## Entries shown
Content starts
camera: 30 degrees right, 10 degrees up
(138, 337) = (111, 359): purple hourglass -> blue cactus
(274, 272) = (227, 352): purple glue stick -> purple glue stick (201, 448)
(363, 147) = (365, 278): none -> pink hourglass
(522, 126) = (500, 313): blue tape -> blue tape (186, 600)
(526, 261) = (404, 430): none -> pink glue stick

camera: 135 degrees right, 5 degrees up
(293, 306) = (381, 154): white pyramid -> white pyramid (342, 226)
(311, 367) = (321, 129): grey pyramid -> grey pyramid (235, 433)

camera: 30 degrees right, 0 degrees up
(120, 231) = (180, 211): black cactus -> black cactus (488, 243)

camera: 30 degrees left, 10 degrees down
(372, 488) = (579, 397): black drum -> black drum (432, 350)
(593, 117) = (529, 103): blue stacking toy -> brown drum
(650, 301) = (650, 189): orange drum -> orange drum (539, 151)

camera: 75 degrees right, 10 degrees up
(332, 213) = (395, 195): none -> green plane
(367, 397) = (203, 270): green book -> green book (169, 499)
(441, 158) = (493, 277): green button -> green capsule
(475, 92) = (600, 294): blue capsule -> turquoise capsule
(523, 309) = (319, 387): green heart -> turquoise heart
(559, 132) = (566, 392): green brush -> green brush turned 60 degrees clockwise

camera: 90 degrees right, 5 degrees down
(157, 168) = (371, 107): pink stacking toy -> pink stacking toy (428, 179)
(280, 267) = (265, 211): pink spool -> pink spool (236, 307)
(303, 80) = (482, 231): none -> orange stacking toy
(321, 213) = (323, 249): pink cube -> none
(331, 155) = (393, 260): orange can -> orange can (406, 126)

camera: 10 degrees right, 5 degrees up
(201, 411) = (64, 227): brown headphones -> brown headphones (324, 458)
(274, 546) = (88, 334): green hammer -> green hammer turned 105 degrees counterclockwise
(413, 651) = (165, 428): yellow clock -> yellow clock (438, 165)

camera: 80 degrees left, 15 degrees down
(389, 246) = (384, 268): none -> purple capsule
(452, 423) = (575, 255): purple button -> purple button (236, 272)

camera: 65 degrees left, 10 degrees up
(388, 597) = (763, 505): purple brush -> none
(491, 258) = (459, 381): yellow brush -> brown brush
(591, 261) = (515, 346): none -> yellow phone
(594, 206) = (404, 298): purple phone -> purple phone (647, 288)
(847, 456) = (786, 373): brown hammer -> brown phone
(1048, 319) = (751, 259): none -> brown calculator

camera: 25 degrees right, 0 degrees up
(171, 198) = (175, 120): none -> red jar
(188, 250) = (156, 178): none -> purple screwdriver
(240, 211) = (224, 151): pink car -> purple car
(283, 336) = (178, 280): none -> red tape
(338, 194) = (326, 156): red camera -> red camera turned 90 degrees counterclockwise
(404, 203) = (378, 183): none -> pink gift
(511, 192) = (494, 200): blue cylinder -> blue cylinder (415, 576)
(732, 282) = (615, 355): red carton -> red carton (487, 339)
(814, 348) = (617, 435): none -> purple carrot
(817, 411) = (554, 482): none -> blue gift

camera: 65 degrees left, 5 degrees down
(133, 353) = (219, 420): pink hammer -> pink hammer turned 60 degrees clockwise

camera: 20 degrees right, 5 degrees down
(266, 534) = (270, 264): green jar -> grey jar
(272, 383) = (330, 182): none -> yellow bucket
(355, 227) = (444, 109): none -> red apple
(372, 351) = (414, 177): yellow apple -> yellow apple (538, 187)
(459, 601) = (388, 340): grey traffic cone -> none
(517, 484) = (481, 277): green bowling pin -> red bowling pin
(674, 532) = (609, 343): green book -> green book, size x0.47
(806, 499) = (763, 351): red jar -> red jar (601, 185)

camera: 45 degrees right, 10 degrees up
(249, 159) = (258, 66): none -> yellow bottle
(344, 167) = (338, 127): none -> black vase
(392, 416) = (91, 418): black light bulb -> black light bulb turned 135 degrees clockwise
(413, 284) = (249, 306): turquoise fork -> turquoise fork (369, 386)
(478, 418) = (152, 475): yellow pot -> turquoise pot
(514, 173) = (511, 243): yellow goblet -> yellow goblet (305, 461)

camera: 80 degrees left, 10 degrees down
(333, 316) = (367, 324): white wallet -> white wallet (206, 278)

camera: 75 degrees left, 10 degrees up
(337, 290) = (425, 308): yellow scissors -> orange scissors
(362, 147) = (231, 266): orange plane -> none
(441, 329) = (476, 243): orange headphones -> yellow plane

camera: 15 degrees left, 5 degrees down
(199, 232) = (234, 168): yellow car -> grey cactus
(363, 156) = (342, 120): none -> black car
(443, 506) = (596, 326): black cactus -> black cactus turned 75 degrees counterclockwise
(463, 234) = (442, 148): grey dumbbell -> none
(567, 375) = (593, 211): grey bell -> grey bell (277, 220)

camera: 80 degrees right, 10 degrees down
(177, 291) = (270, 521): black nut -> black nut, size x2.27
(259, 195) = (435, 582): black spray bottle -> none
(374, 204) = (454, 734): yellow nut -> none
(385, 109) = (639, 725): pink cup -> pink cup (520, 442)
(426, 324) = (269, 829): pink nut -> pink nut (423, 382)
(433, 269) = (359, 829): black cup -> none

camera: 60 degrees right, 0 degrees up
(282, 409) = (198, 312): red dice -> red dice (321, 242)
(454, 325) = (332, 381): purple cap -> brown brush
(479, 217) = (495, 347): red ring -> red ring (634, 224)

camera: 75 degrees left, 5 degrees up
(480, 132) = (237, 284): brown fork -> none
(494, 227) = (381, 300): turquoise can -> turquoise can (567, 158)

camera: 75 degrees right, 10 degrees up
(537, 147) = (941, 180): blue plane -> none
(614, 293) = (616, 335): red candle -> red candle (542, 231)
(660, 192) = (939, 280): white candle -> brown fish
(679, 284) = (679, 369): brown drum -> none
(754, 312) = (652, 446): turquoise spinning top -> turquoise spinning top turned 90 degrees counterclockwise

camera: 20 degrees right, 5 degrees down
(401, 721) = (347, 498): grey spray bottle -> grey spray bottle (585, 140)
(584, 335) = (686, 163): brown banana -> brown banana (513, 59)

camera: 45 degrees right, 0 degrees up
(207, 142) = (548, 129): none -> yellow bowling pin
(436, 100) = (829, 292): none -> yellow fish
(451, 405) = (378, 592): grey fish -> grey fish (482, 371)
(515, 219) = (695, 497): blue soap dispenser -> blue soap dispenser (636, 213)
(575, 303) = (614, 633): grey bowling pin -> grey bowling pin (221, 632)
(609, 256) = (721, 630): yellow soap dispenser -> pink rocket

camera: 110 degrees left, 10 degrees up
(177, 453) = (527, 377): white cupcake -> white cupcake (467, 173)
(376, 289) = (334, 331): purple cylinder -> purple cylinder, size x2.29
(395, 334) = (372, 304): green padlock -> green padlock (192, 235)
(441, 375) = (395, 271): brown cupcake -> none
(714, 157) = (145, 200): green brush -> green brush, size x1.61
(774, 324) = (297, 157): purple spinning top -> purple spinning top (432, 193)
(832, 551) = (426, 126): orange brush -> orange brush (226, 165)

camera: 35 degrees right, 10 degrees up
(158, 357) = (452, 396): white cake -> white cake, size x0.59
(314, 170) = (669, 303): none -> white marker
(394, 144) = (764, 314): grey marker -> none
Content ends
## The task
Take the line containing "(832, 551) = (426, 126): orange" and every line after it up to the last line of the listing, and output them exactly, with nothing else.

## Response box
(832, 551) = (426, 126): orange brush -> orange brush (226, 165)

camera: 35 degrees right, 10 degrees up
(158, 357) = (452, 396): white cake -> white cake, size x0.59
(314, 170) = (669, 303): none -> white marker
(394, 144) = (764, 314): grey marker -> none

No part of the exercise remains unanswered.